-- begin Data excerpts --

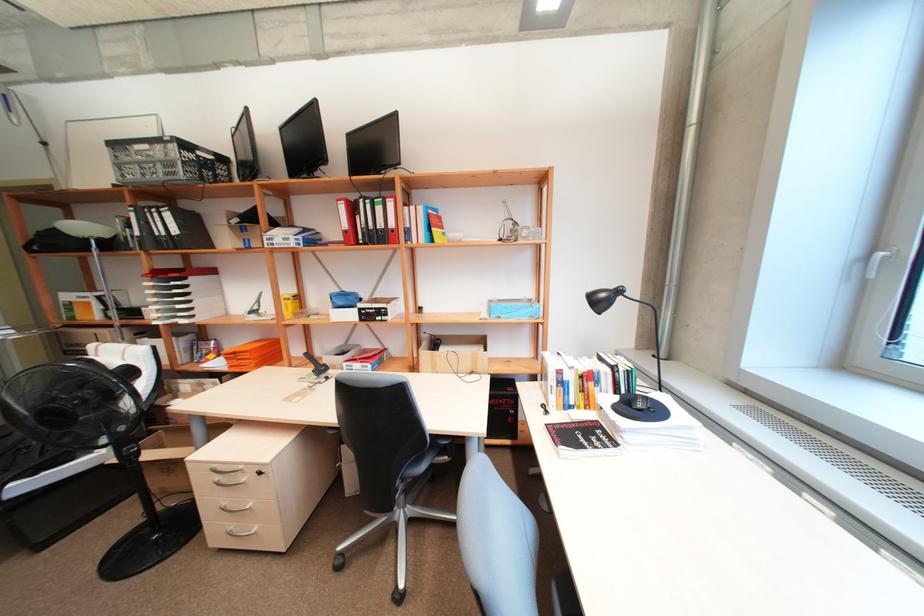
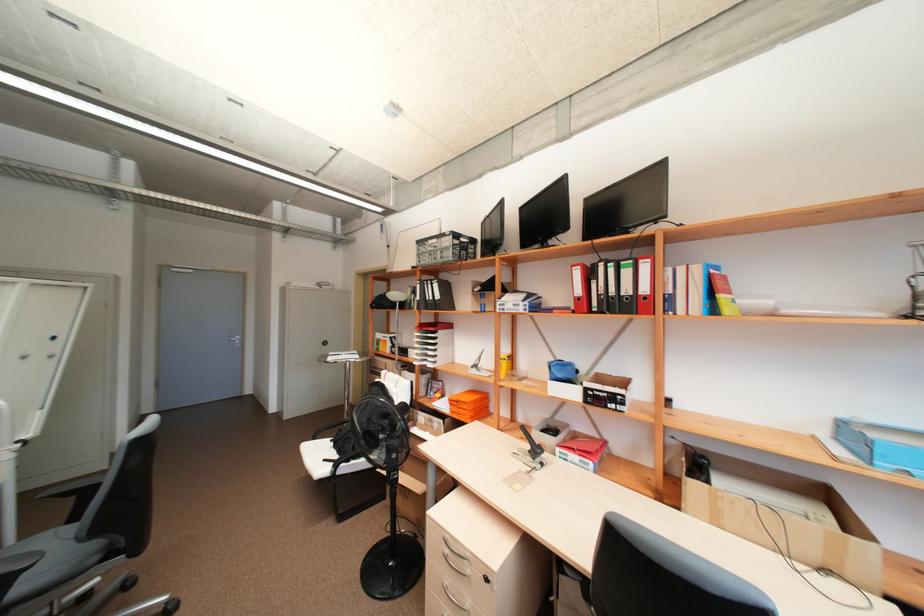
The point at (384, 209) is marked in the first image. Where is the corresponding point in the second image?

-- end Data excerpts --
-- begin Data excerpts --

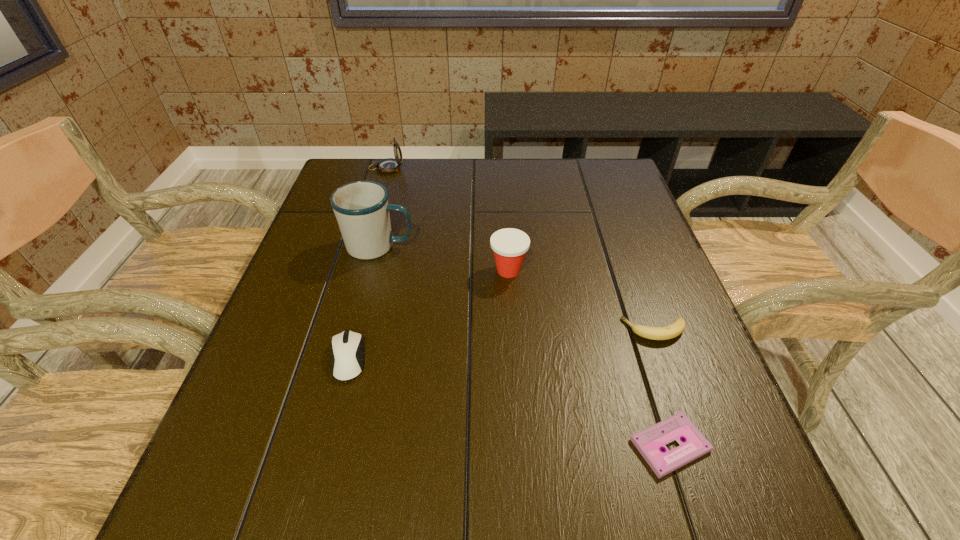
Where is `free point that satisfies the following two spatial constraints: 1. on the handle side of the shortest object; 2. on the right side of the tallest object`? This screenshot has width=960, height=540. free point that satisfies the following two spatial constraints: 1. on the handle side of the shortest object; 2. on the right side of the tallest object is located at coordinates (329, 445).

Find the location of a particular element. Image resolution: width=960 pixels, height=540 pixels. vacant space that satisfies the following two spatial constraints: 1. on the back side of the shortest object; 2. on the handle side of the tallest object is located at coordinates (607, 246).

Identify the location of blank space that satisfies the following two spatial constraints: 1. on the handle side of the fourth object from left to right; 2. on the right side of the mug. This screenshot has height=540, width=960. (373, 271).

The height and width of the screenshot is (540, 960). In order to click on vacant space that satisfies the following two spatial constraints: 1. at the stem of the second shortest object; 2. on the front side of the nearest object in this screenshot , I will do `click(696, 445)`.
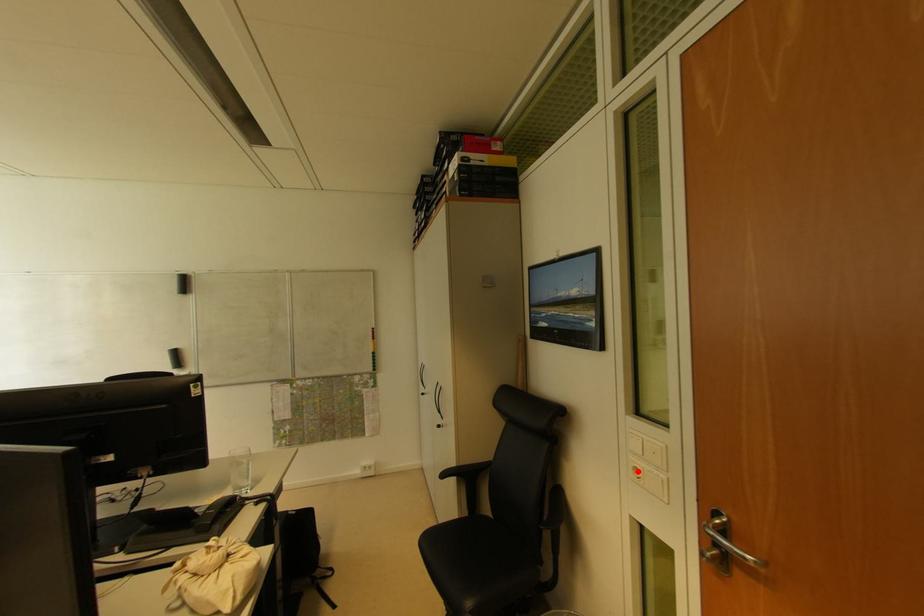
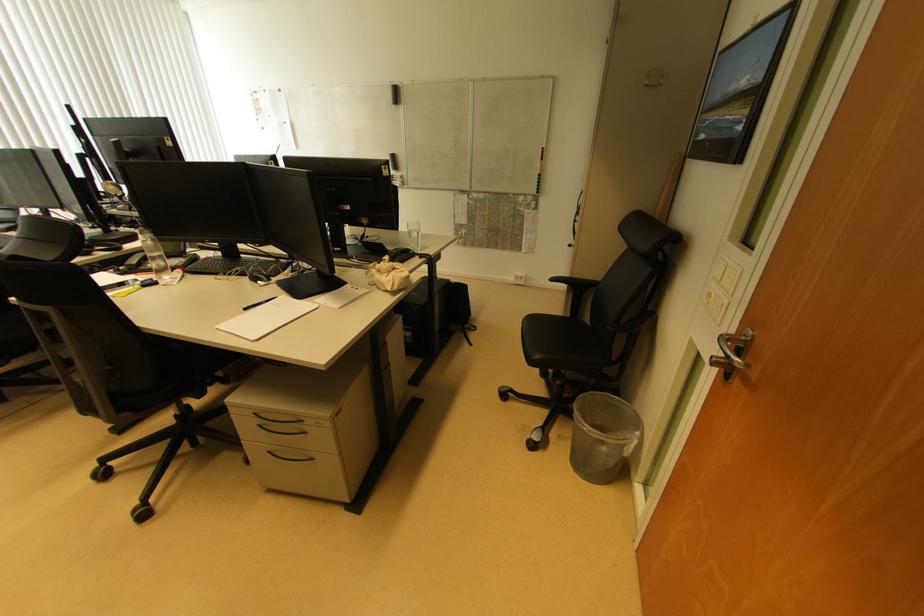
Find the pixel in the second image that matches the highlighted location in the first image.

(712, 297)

-- end Data excerpts --
-- begin Data excerpts --

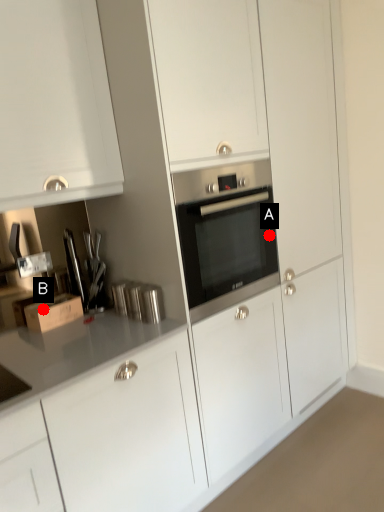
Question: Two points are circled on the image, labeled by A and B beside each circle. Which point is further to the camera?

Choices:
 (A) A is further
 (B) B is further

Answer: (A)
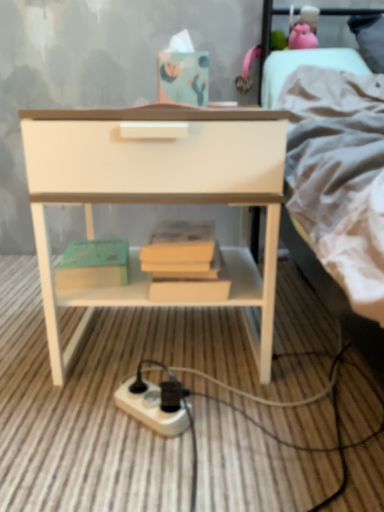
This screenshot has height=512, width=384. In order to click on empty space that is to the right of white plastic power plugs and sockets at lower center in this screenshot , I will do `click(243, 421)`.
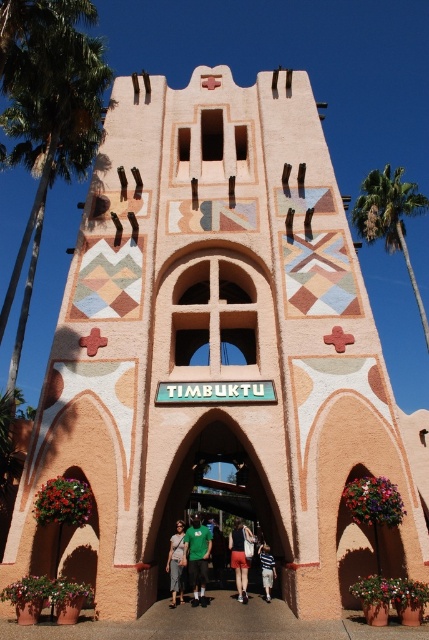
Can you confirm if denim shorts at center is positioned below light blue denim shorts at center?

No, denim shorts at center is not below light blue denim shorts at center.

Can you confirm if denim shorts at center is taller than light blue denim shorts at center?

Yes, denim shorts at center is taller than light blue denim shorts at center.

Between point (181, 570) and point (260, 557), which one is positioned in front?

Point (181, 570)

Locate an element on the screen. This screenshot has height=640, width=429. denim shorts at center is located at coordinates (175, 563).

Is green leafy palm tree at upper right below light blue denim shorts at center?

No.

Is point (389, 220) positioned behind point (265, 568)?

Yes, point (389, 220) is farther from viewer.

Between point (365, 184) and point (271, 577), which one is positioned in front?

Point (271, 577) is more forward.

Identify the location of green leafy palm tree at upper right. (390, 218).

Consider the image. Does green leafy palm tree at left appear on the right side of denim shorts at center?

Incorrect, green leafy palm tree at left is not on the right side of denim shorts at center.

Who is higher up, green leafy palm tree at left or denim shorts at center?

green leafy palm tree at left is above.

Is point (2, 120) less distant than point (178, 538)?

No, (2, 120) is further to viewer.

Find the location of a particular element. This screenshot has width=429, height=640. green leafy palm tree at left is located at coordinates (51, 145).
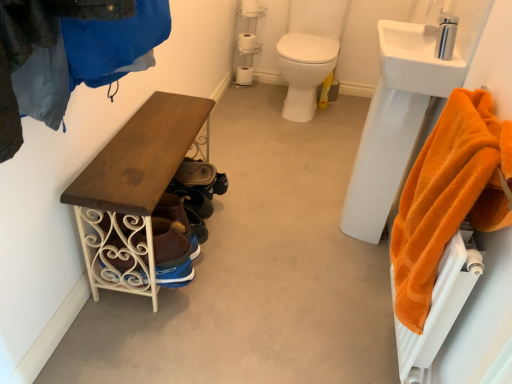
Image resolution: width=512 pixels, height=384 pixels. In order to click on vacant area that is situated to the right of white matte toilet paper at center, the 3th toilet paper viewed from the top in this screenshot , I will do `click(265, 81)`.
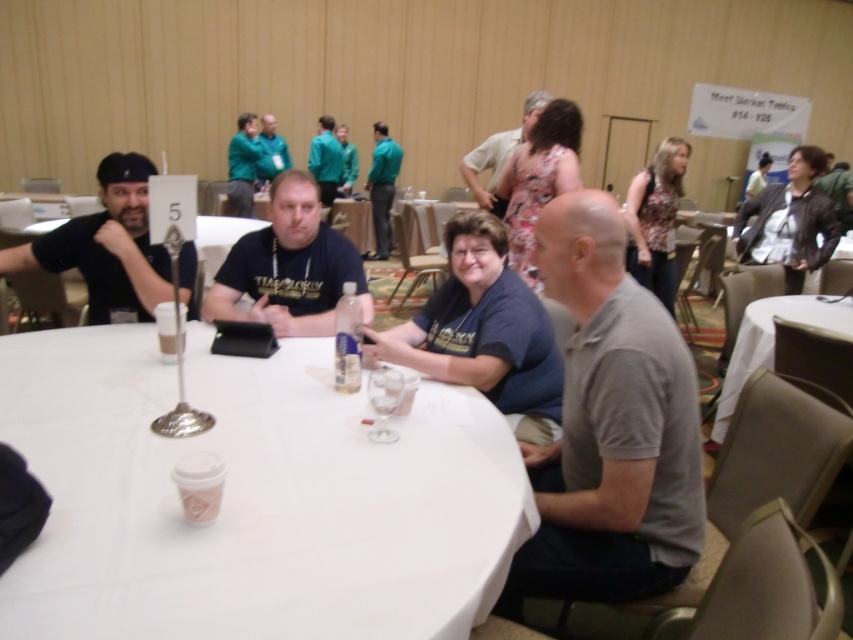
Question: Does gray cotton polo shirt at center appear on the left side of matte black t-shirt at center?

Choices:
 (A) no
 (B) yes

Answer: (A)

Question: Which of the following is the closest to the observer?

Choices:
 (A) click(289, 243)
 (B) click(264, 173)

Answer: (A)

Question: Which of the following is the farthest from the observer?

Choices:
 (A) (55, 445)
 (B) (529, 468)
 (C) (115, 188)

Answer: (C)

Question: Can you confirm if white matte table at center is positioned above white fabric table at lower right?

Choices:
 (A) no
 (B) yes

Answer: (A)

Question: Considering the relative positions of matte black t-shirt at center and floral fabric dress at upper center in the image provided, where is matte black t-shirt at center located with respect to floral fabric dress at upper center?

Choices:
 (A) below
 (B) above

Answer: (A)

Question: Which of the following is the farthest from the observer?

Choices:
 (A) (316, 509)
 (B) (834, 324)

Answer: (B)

-- end Data excerpts --

=== Required work ===
Copy the data word for word from the line containing "green leafy palm tree at left is above." through the line containing "Question: Does gray", including both of those lines. Omit the pictures from your copy.

=== Solution for this task ===
green leafy palm tree at left is above.

Is point (2, 120) less distant than point (178, 538)?

No, (2, 120) is further to viewer.

Find the location of a particular element. This screenshot has width=429, height=640. green leafy palm tree at left is located at coordinates (51, 145).
Image resolution: width=512 pixels, height=384 pixels. In order to click on vacant area that is situated to the right of white matte toilet paper at center, the 3th toilet paper viewed from the top in this screenshot , I will do `click(265, 81)`.
Question: Does gray cotton polo shirt at center appear on the left side of matte black t-shirt at center?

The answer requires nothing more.